Copy out the data below from the line containing "white circle: (51, 33) -> (102, 63), moved" to the line containing "cyan cross: (39, 80) -> (34, 84), turned 35", both lines included, with all images left out.

(The input):

-- Opening Marker --

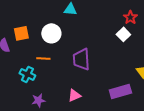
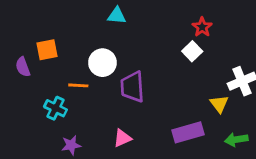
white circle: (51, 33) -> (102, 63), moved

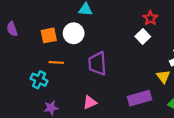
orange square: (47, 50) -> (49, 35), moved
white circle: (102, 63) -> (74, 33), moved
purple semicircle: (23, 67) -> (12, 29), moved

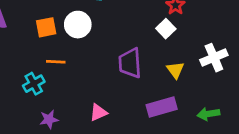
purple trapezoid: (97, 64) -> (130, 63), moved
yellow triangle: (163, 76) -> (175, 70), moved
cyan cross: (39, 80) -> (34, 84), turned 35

-- Closing Marker --
-- Opening Marker --

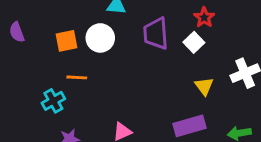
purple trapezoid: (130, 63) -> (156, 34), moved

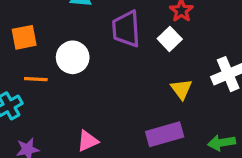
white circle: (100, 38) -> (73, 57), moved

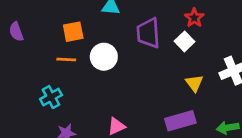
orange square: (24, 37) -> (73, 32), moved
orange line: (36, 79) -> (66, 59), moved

-- Closing Marker --

(Task solution):
white circle: (51, 33) -> (102, 63), moved

orange square: (47, 50) -> (49, 35), moved
white circle: (102, 63) -> (74, 33), moved
purple semicircle: (23, 67) -> (12, 29), moved

purple trapezoid: (97, 64) -> (130, 63), moved
yellow triangle: (163, 76) -> (175, 70), moved
cyan cross: (39, 80) -> (34, 84), turned 35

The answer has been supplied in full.